▸ Available data:
········

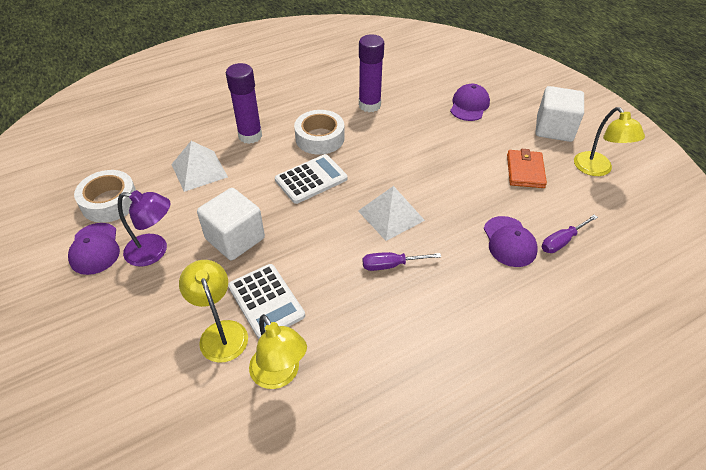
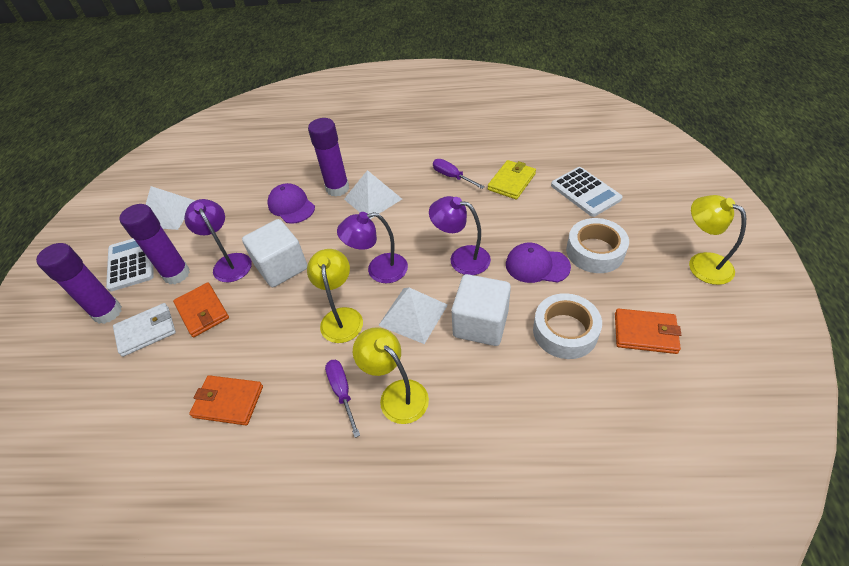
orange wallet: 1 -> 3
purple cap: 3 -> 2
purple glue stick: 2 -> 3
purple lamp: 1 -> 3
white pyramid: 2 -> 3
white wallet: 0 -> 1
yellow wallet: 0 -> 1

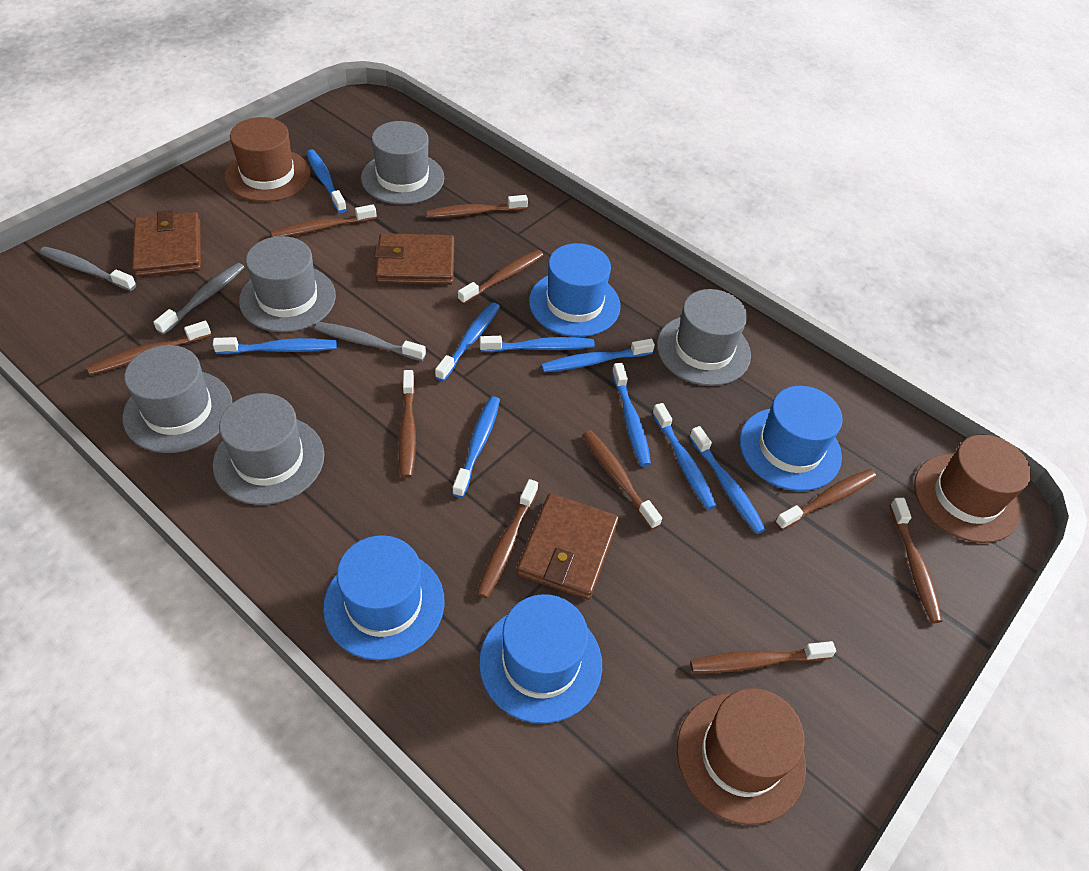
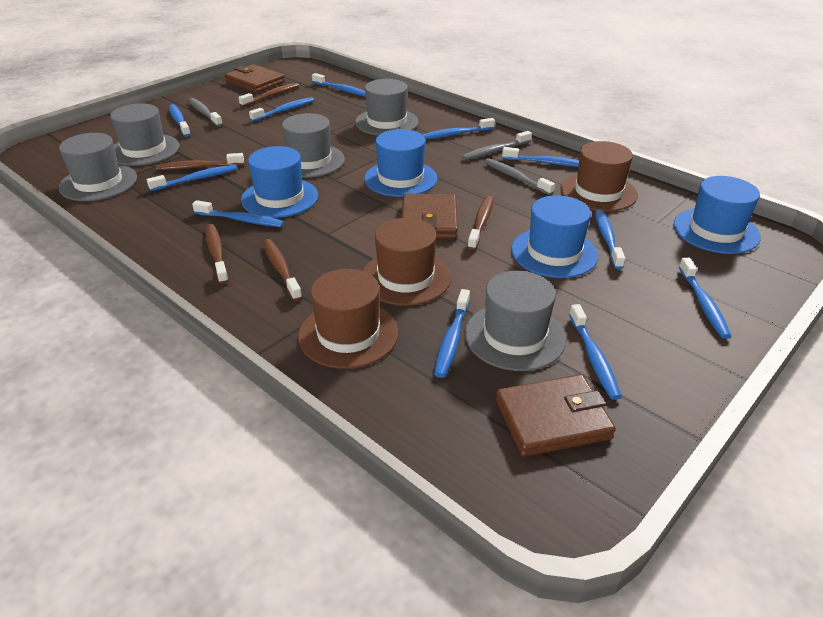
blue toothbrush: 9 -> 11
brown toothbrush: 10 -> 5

········

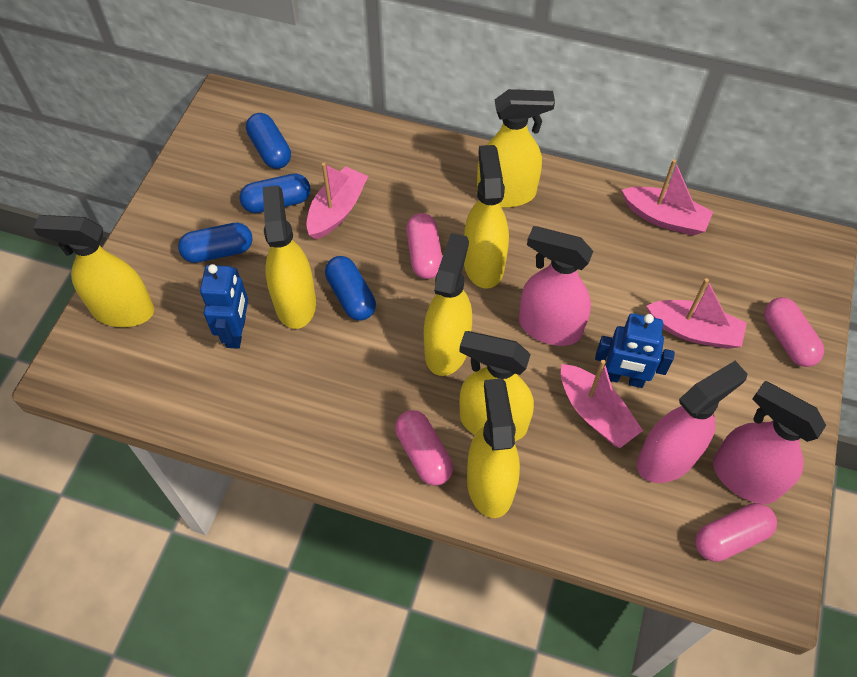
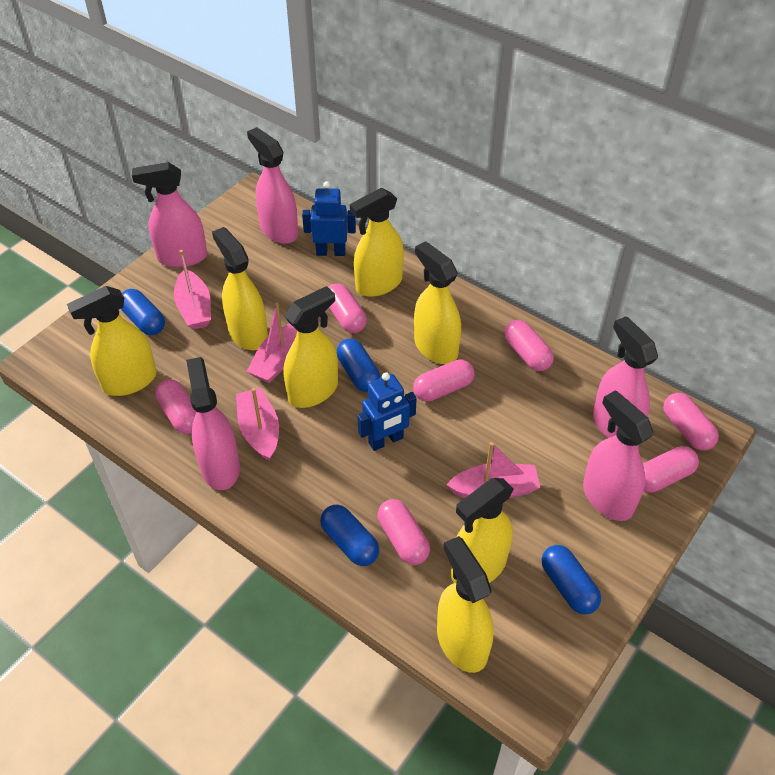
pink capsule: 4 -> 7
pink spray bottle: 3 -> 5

········

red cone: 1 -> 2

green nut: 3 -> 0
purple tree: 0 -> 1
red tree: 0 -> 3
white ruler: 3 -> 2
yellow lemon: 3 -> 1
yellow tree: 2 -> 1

········

▸ Work to complete: The reply should hold exactly the lines above, starting at the line with "white pyramid: 2 -> 3" and ending at the line with "brown toothbrush: 10 -> 5", and no pictures.

▸ Reply to the exercise:
white pyramid: 2 -> 3
white wallet: 0 -> 1
yellow wallet: 0 -> 1

blue toothbrush: 9 -> 11
brown toothbrush: 10 -> 5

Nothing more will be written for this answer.